═══ GIVEN DATA ═══

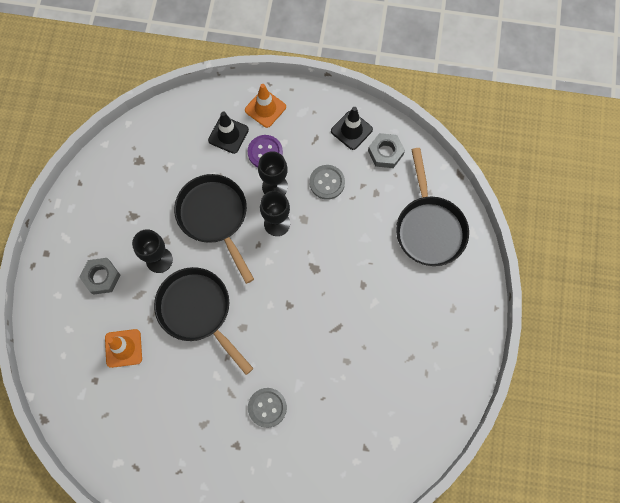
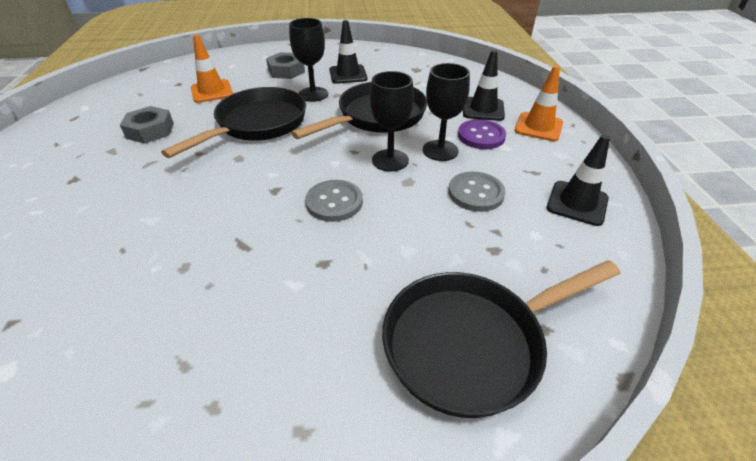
camera: 75 degrees right, 30 degrees down
(129, 223) = (348, 74): none -> black traffic cone
(267, 407) = (120, 196): grey button -> grey button (334, 202)
(385, 153) = (573, 248): grey nut -> grey nut (150, 130)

═══

### PROBLEM
Your answer must consist of every line in the listing that contains "grey".

### WORKED SOLUTION
(267, 407) = (120, 196): grey button -> grey button (334, 202)
(385, 153) = (573, 248): grey nut -> grey nut (150, 130)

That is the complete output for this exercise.